What is needed: Nothing outside the range below should be printed. Output exactly the lines from the line with "camera: 110 degrees right, 5 degrees down" to the line with "(426, 246) = (387, 237): none", both included.

Data for processing:
-*-*-

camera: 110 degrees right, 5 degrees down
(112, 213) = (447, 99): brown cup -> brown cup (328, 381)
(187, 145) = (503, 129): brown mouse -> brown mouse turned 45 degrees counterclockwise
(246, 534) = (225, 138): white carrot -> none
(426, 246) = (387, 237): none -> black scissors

-*-*-

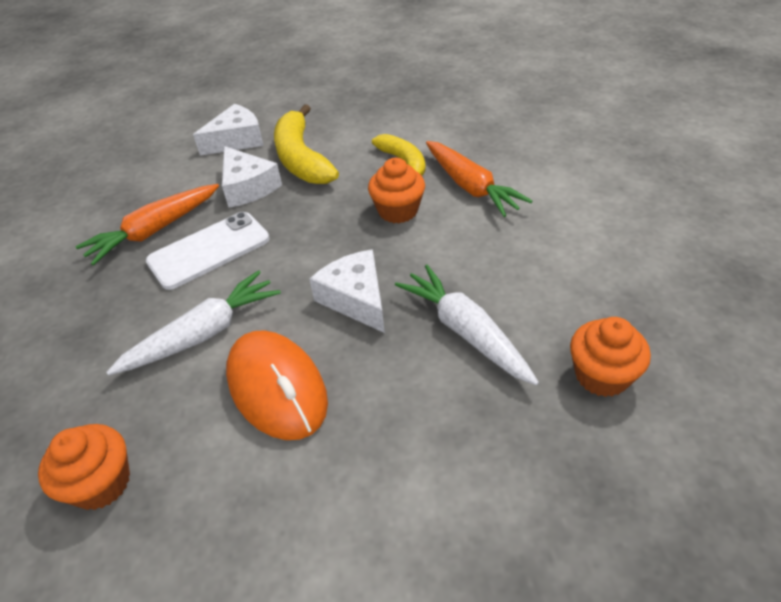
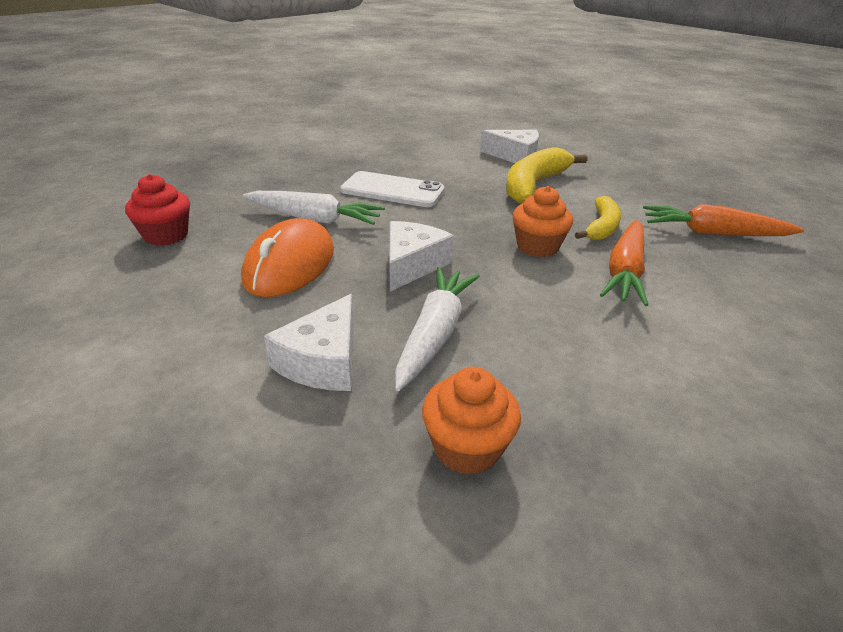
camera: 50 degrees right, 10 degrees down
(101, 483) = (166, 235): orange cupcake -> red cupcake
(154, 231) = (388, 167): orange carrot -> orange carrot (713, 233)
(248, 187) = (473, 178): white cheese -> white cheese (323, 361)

-*-*-

The completed task:
camera: 110 degrees right, 5 degrees down
(112, 213) = (447, 99): brown cup -> brown cup (328, 381)
(187, 145) = (503, 129): brown mouse -> brown mouse turned 45 degrees counterclockwise
(246, 534) = (225, 138): white carrot -> none
(426, 246) = (387, 237): none -> black scissors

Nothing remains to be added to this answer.